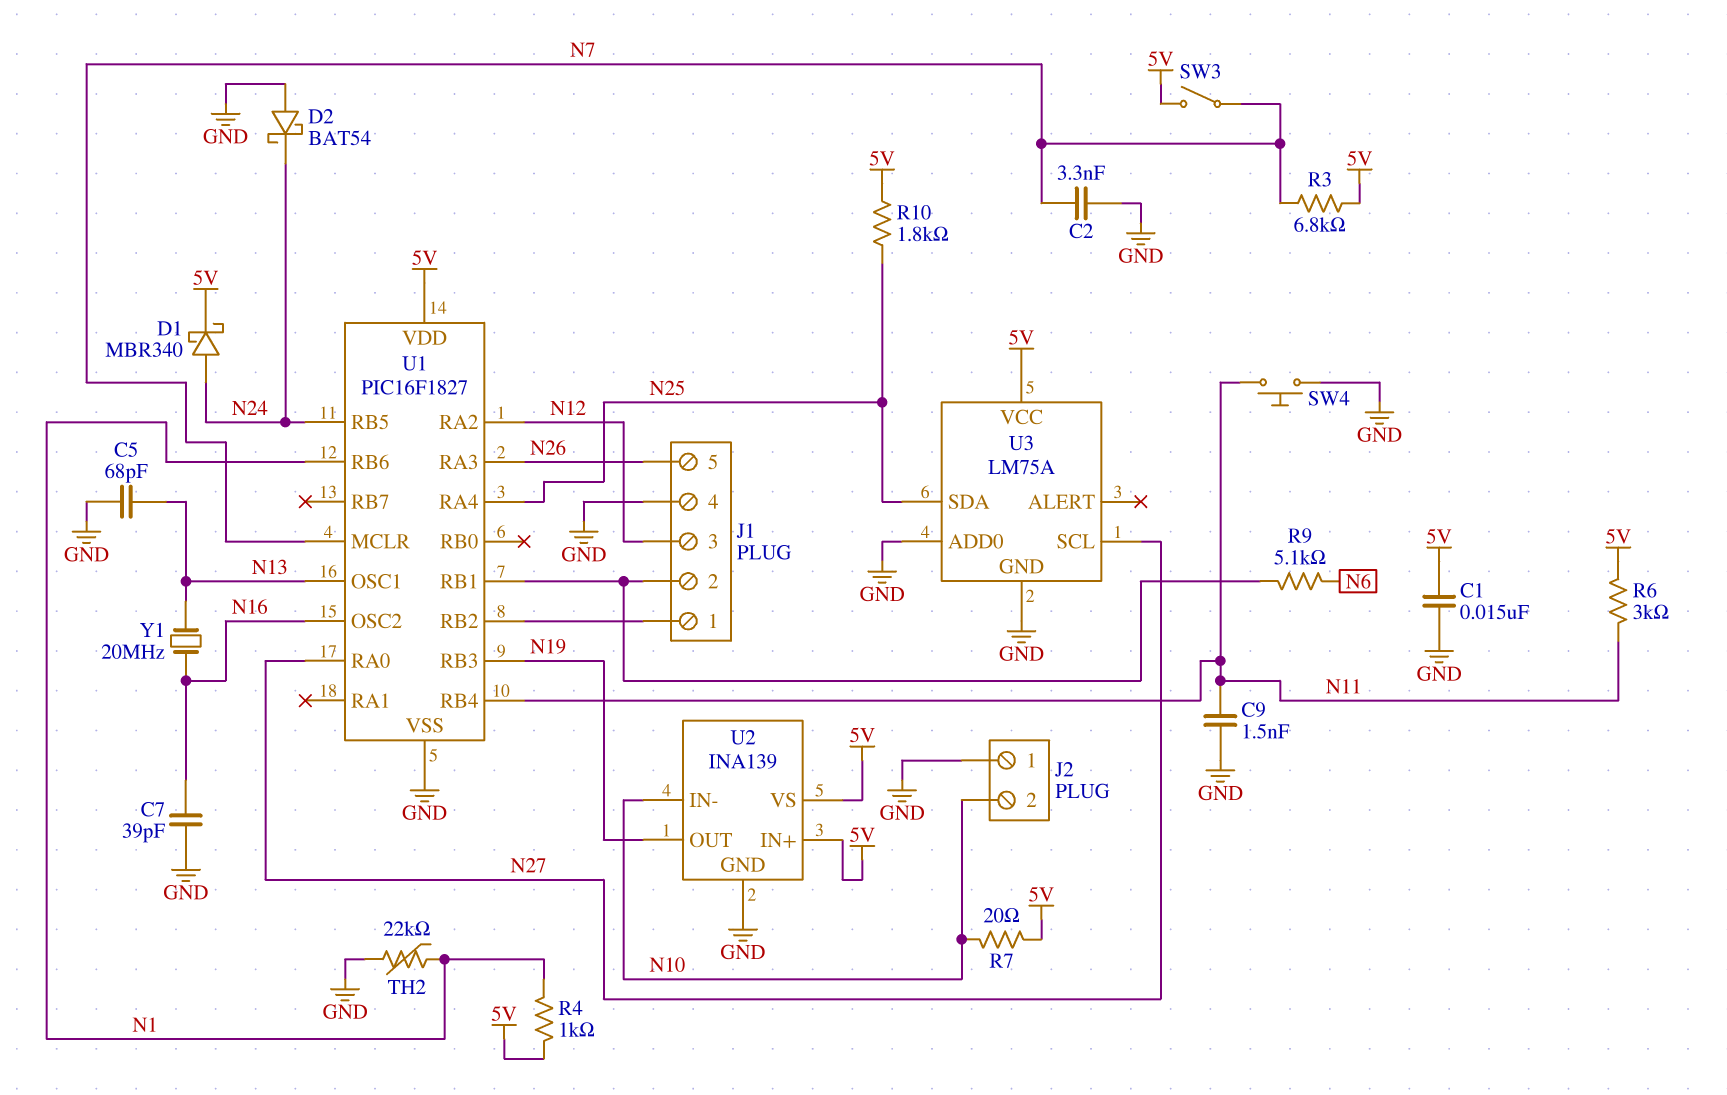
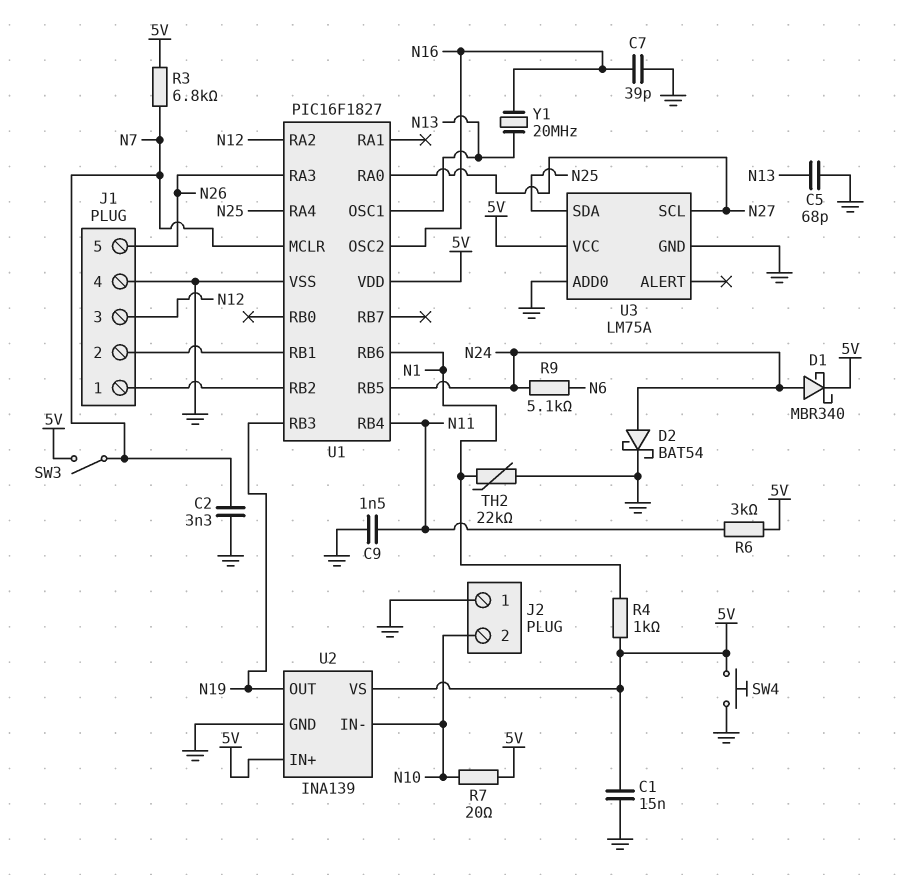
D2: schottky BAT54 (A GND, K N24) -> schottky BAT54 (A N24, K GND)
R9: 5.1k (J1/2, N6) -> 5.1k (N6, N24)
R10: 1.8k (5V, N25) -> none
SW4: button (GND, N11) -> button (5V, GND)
##############################
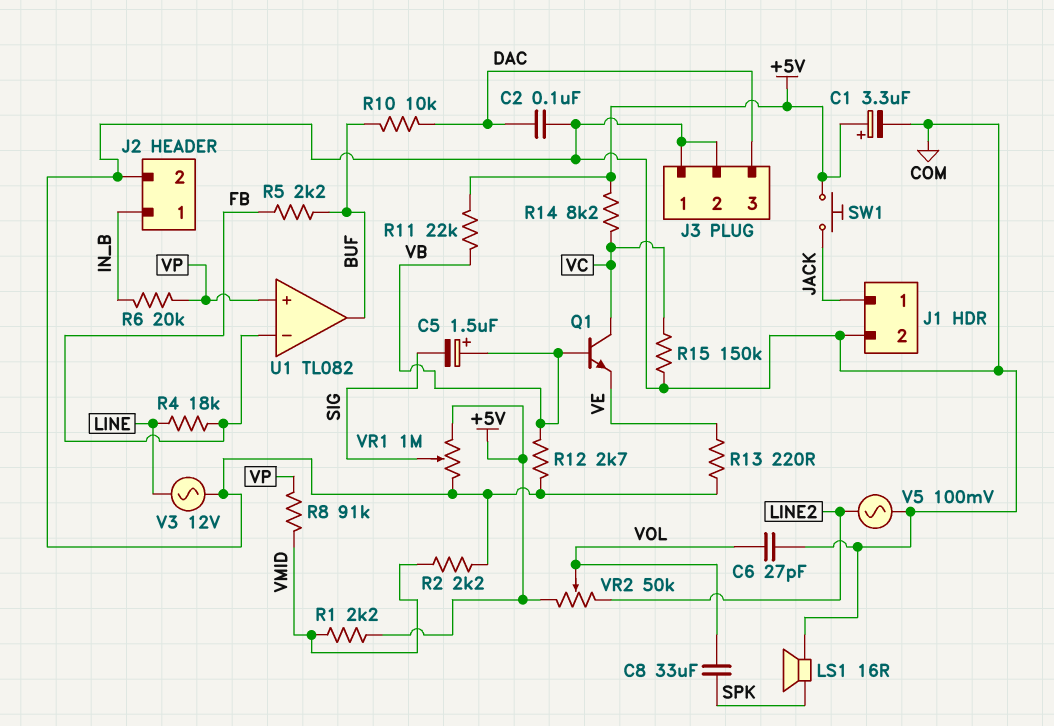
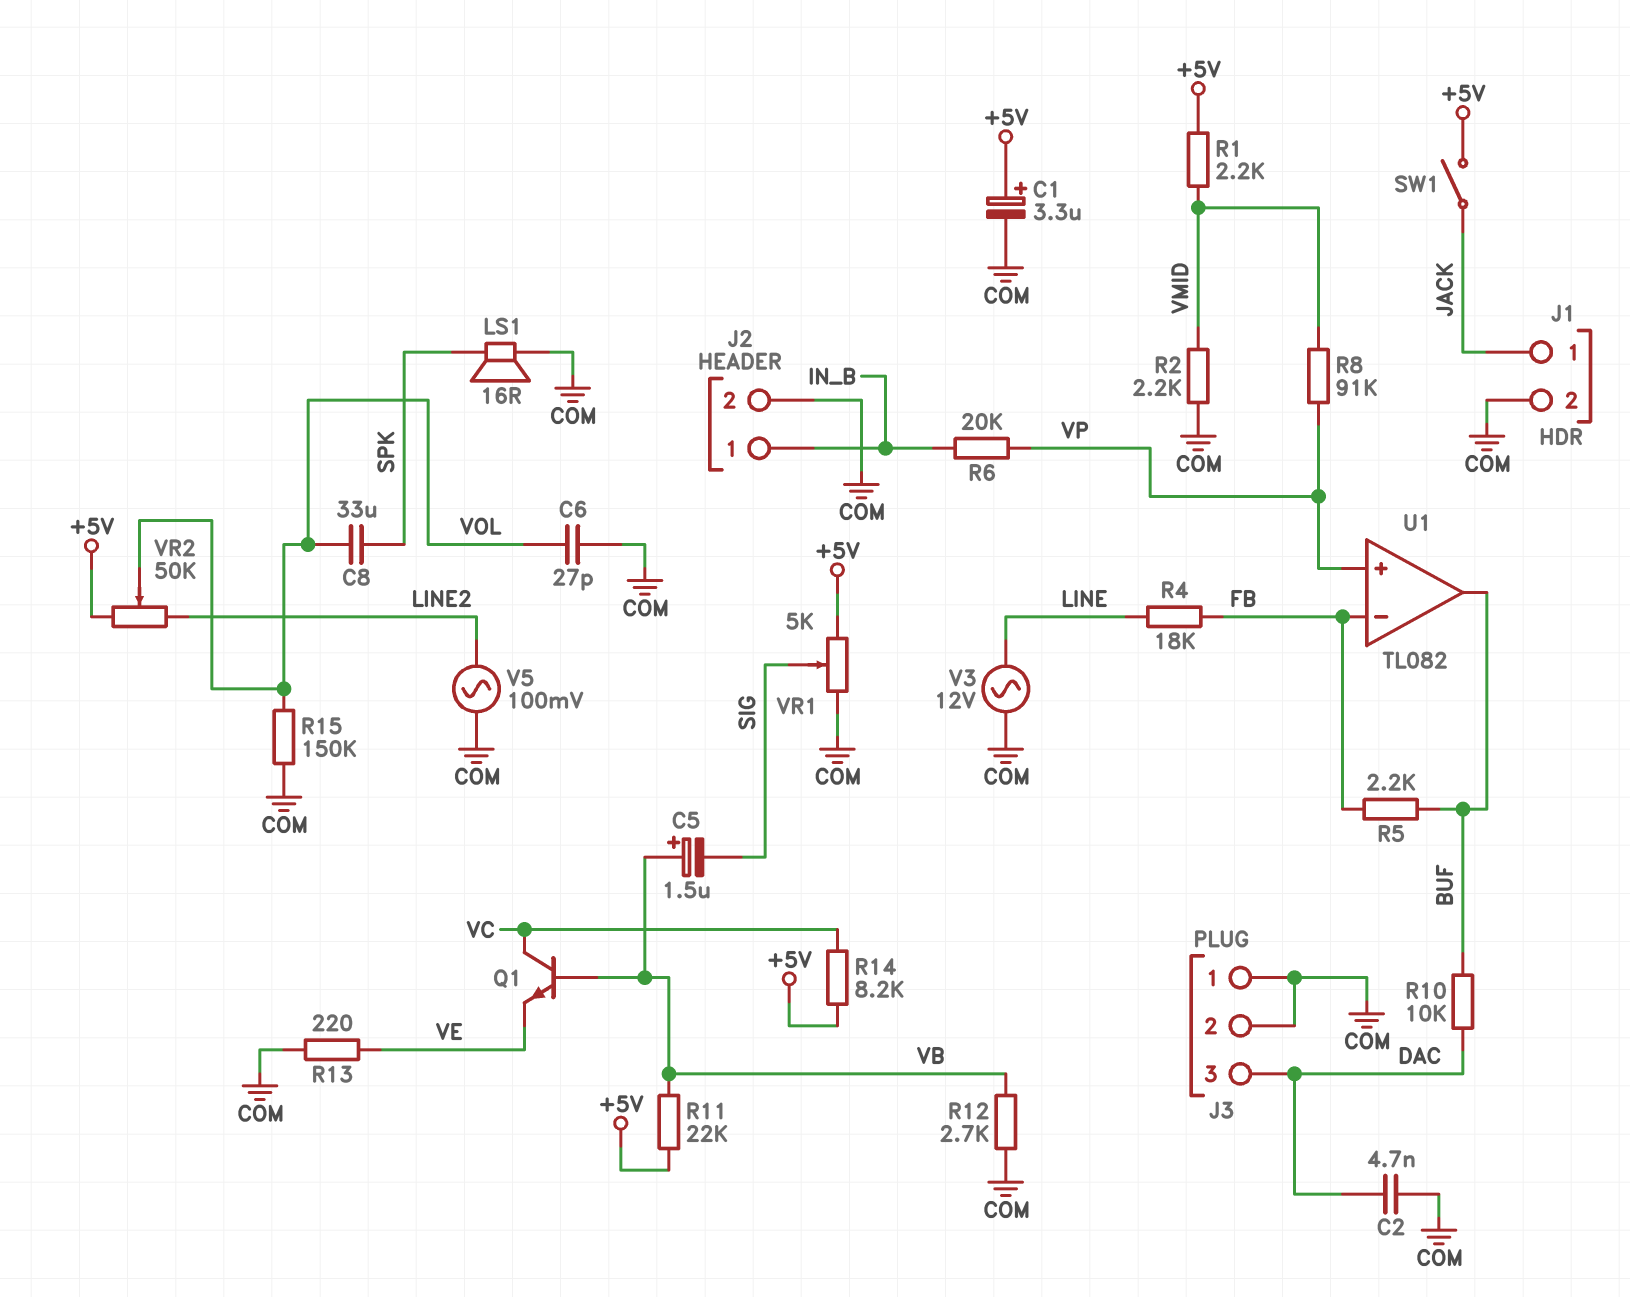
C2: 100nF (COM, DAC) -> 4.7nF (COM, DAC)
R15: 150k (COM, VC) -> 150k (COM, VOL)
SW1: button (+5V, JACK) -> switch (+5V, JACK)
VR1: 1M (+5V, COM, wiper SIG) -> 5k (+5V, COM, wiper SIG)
##############################
— What to produce —
Find and copy each line in the material above where the string "button" occurs.

— Exercise solution —
SW4: button (GND, N11) -> button (5V, GND)
SW1: button (+5V, JACK) -> switch (+5V, JACK)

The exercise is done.